• THE DATA:
==================================================
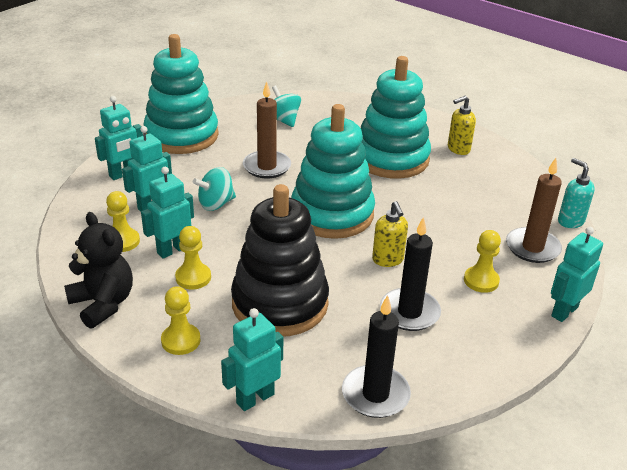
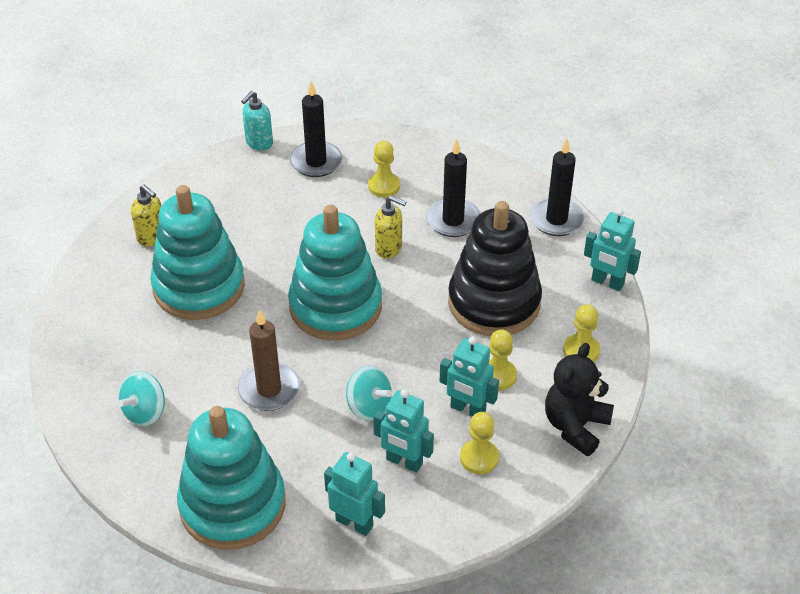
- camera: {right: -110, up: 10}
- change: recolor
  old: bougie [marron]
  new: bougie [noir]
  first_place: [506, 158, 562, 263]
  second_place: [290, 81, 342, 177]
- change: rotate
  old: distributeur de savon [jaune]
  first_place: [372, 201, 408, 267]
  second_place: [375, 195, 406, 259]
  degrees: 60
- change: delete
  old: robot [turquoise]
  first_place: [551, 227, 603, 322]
==================================================
• WHAT THE TASK REQUIRES:
All lines from the one containing "new: bougie [noir]" to the last line of the material above must be copied exactly, and only those.

• RESULT FOR THIS EXERCISE:
  new: bougie [noir]
  first_place: [506, 158, 562, 263]
  second_place: [290, 81, 342, 177]
- change: rotate
  old: distributeur de savon [jaune]
  first_place: [372, 201, 408, 267]
  second_place: [375, 195, 406, 259]
  degrees: 60
- change: delete
  old: robot [turquoise]
  first_place: [551, 227, 603, 322]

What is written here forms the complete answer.